*TRY IT*: The entries below contain pictures. Write out only the lines from the line with "[(270,421),(274,407),(265,405),(260,418),(270,421)]" up to and including the line with "[(350,448),(357,425),(322,415),(314,437),(350,448)]", exactly, without them.

[Dataset excerpts]
:::
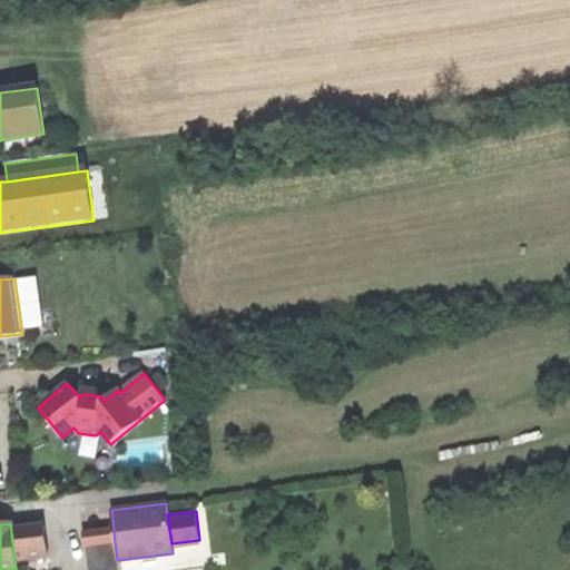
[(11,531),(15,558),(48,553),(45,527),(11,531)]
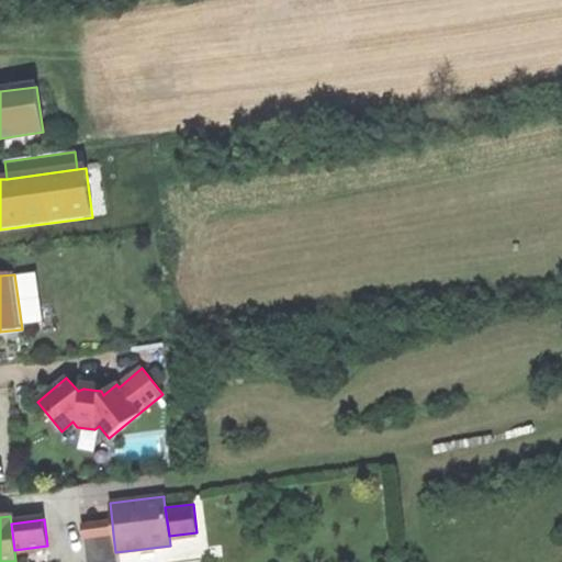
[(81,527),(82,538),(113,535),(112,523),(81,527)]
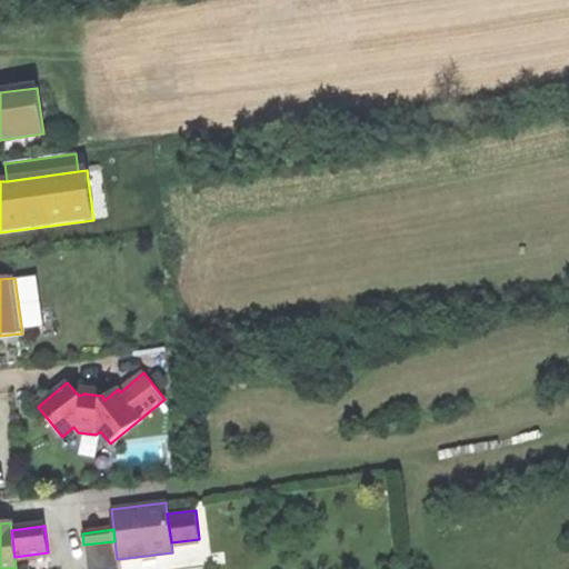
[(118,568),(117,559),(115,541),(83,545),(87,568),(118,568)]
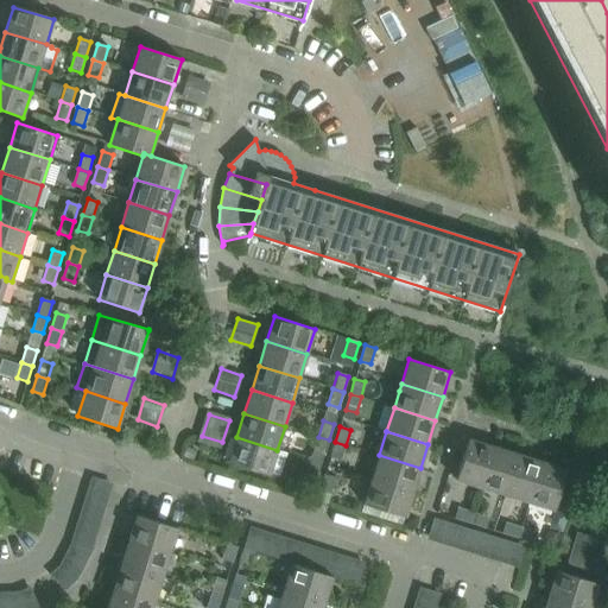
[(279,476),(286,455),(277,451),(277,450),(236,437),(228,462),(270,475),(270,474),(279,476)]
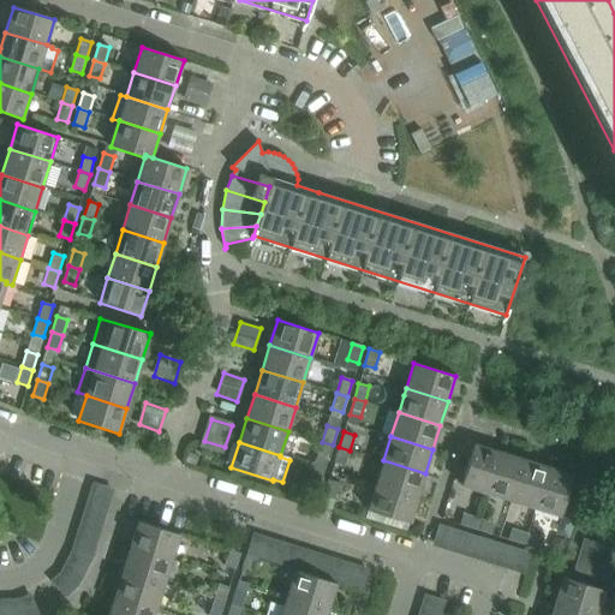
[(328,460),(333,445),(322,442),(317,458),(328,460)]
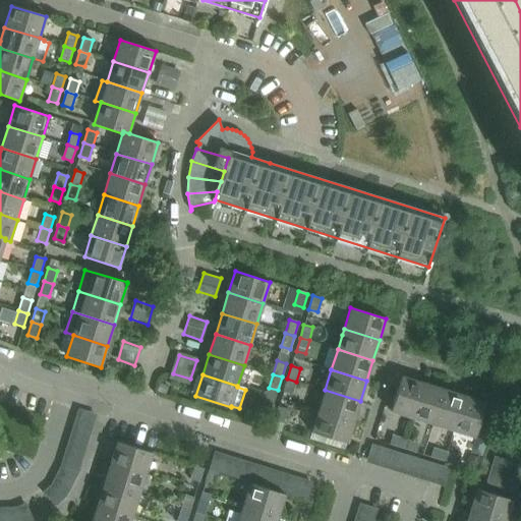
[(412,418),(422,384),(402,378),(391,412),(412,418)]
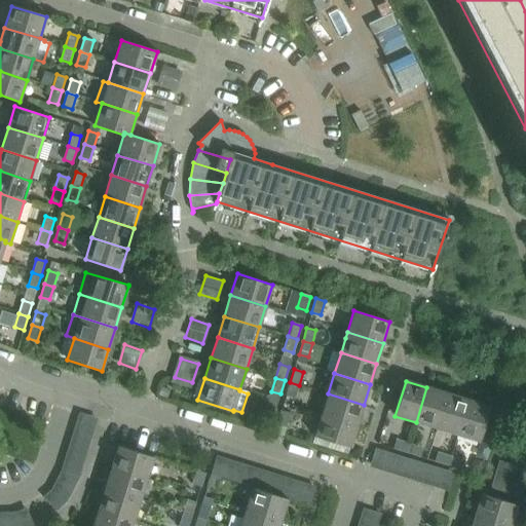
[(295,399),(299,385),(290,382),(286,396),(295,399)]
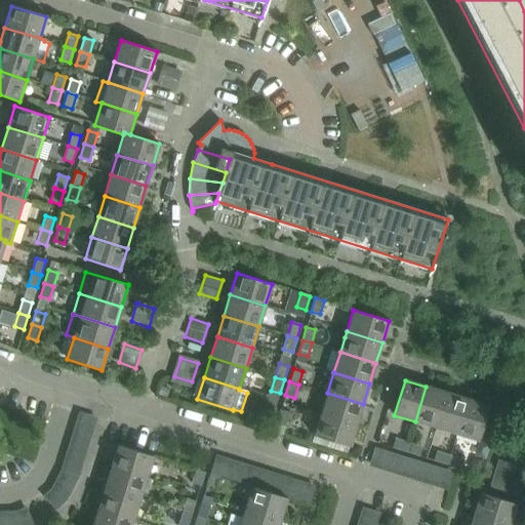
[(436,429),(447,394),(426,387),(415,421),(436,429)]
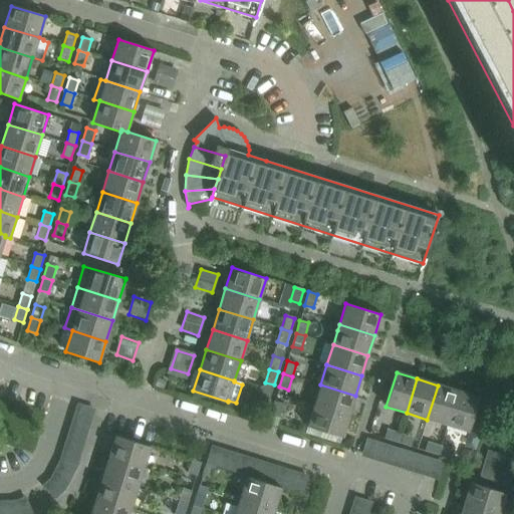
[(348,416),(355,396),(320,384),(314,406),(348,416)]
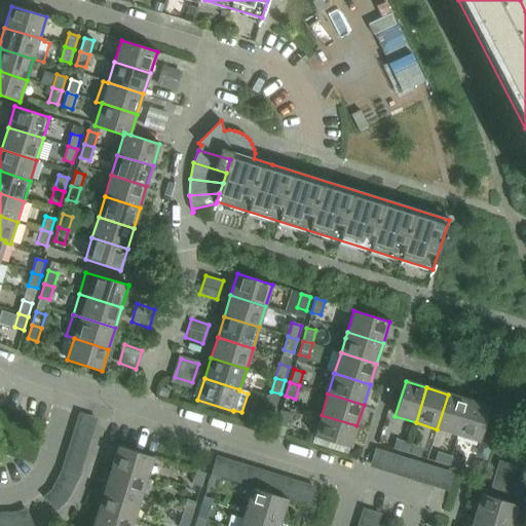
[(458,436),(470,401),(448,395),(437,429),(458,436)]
:::
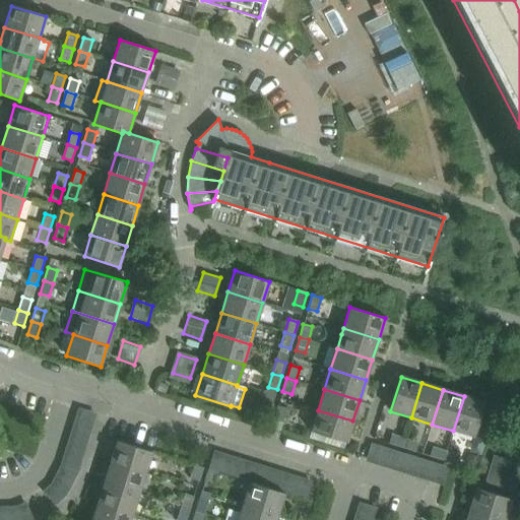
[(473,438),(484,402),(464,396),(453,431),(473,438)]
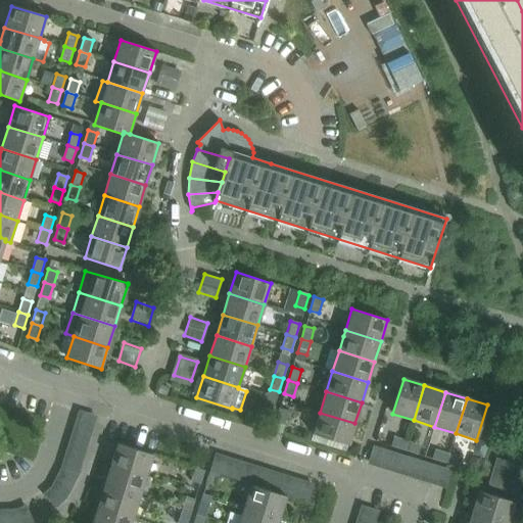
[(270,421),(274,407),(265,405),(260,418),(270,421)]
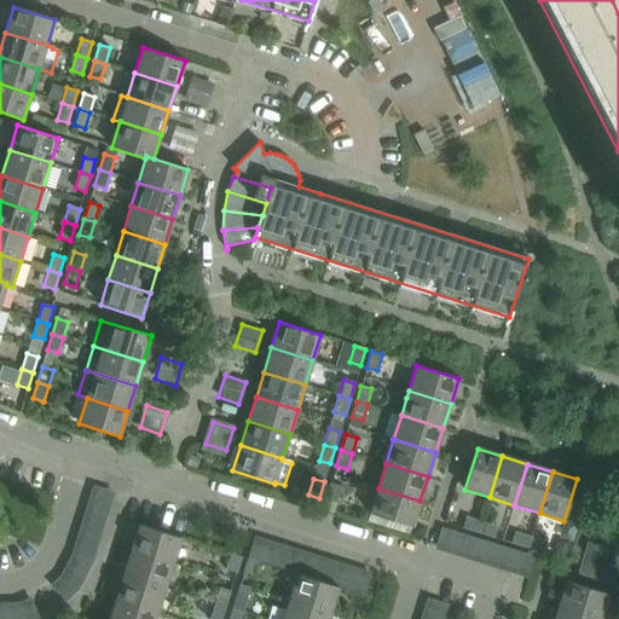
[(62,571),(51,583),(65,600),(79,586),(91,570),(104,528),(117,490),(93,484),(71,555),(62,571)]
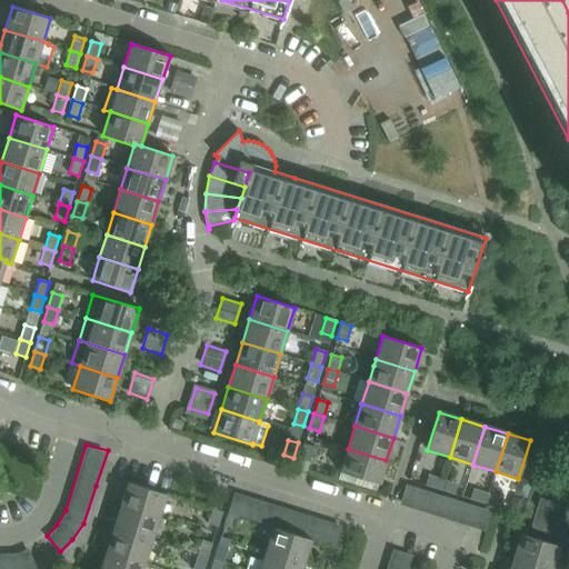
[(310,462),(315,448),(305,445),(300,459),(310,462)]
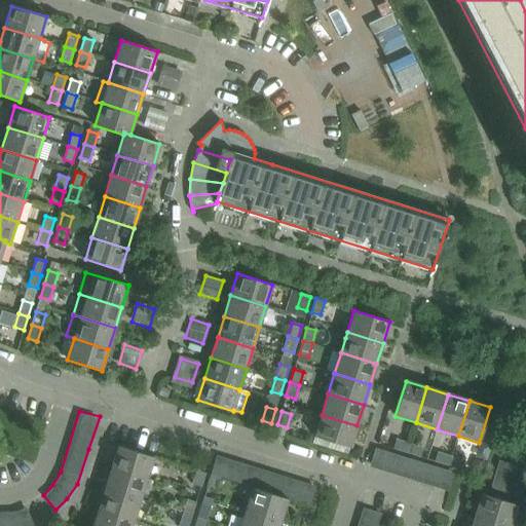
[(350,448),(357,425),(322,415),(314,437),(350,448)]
:::
*RESULT BELOW*:
[(270,421),(274,407),(265,405),(260,418),(270,421)]
[(62,571),(51,583),(65,600),(79,586),(91,570),(104,528),(117,490),(93,484),(71,555),(62,571)]
[(310,462),(315,448),(305,445),(300,459),(310,462)]
[(350,448),(357,425),(322,415),(314,437),(350,448)]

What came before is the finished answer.